## [INSTRUCTIONS TO FOLLOW]
From the listing below, restate word for word the lines from the line containing "(558, 442) = (637, 307): none -> pink cube" down through the line containing "(776, 340) = (575, 846): orange". Exclude pictures.

## [AVAILABLE DATA]
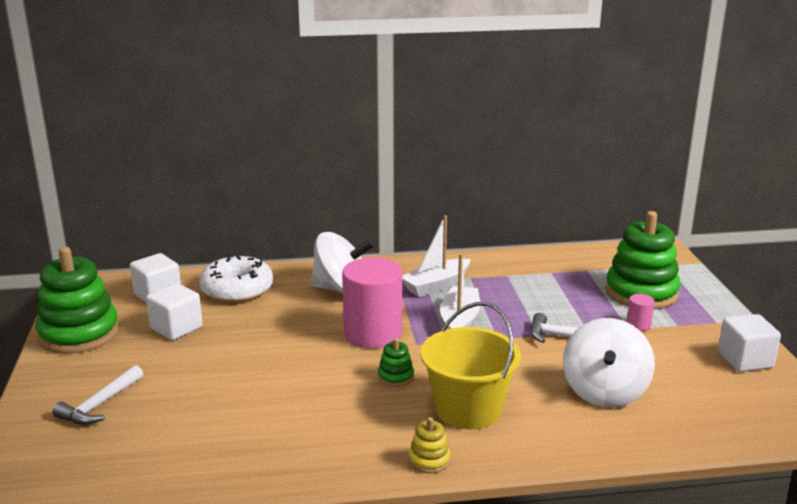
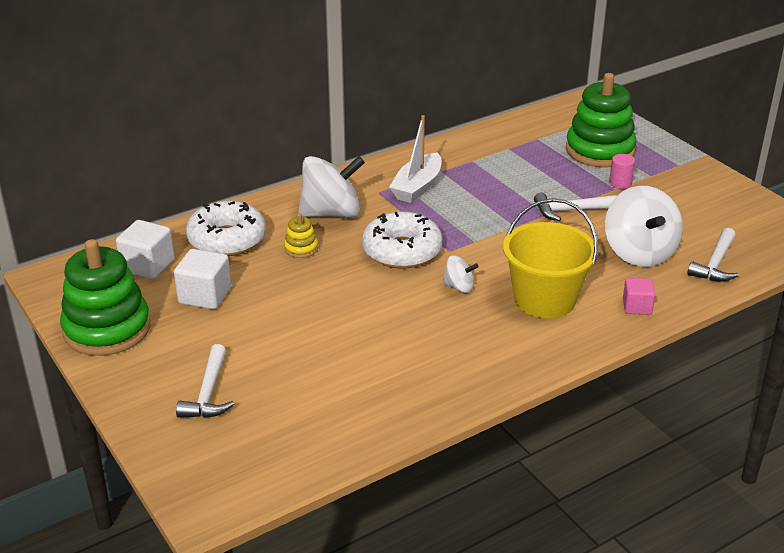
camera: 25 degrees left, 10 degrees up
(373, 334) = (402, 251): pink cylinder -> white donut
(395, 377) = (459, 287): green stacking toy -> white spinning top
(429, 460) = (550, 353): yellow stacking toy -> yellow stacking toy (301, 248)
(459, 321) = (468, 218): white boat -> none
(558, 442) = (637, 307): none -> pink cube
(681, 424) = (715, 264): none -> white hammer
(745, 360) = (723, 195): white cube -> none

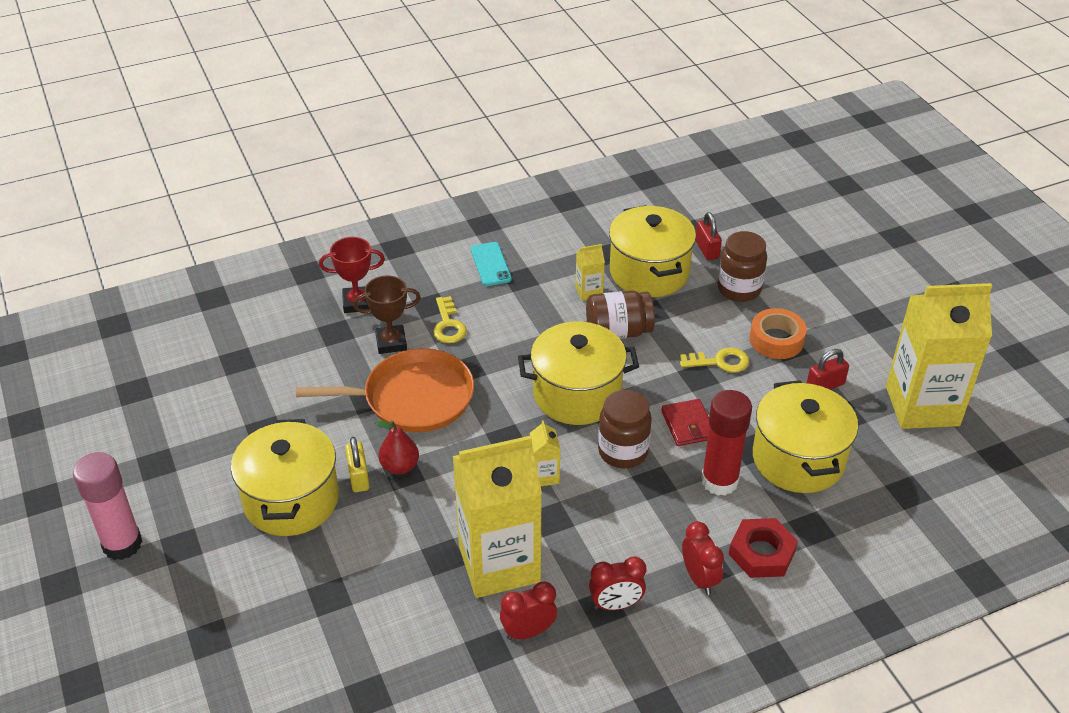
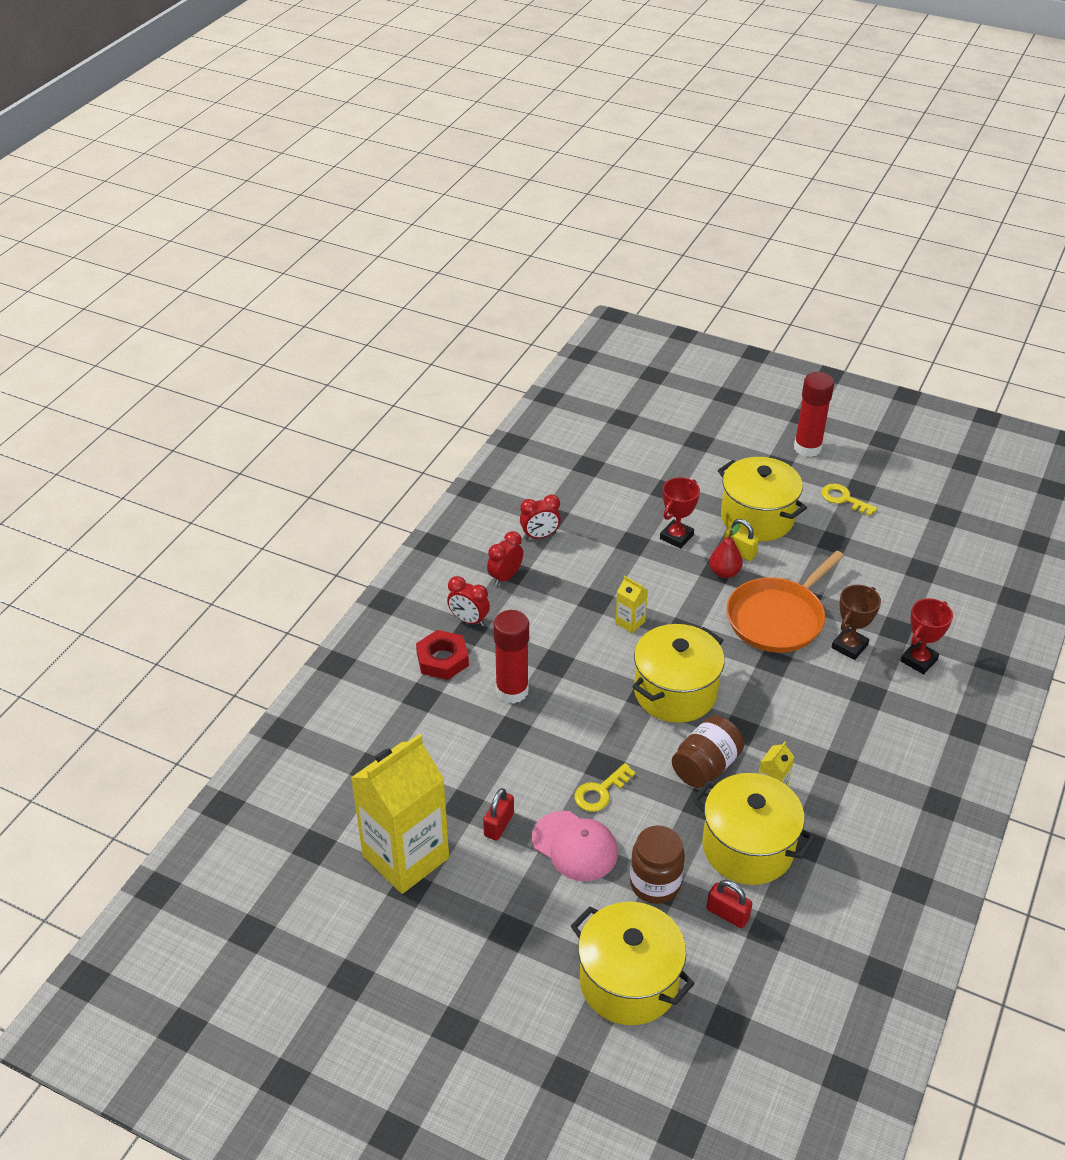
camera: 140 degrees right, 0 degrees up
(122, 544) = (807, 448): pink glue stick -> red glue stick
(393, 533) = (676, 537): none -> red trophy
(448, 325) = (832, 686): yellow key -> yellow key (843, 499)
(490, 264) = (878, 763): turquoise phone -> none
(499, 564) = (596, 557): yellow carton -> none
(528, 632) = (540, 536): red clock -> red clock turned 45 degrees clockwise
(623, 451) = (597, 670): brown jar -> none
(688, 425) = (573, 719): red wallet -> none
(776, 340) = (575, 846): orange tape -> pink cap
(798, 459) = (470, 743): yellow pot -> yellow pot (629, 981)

==

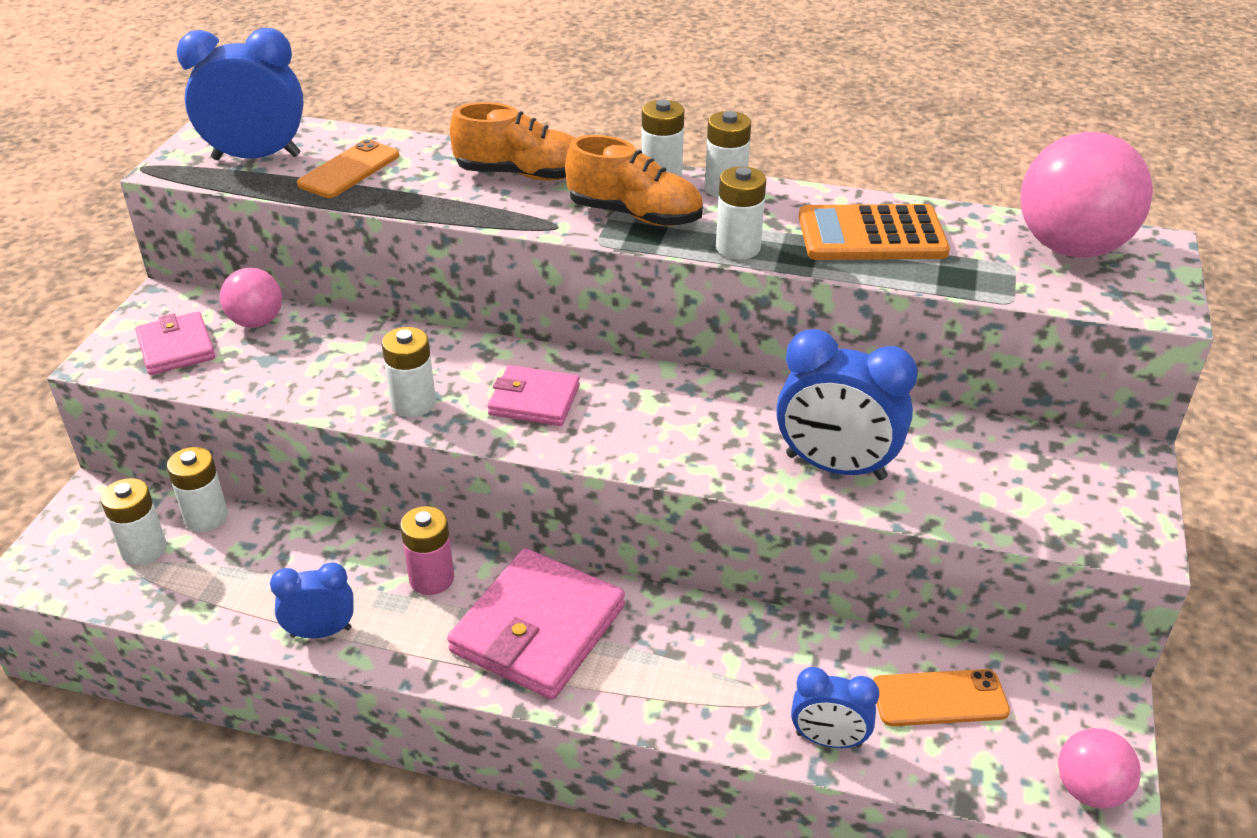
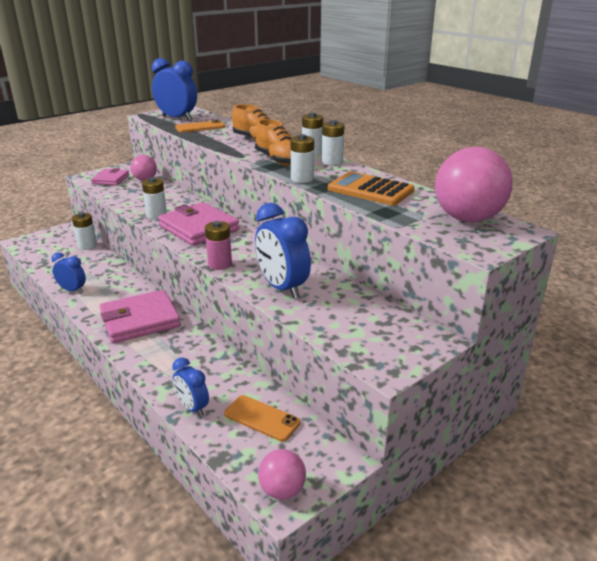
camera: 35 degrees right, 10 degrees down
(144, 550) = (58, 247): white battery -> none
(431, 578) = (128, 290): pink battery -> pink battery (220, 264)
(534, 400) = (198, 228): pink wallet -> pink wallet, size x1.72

## [THE ANSWER]
(558, 442) = (637, 307): none -> pink cube
(681, 424) = (715, 264): none -> white hammer
(745, 360) = (723, 195): white cube -> none

camera: 140 degrees right, 0 degrees up
(122, 544) = (807, 448): pink glue stick -> red glue stick
(393, 533) = (676, 537): none -> red trophy
(448, 325) = (832, 686): yellow key -> yellow key (843, 499)
(490, 264) = (878, 763): turquoise phone -> none
(499, 564) = (596, 557): yellow carton -> none
(528, 632) = (540, 536): red clock -> red clock turned 45 degrees clockwise
(623, 451) = (597, 670): brown jar -> none
(688, 425) = (573, 719): red wallet -> none
(776, 340) = (575, 846): orange tape -> pink cap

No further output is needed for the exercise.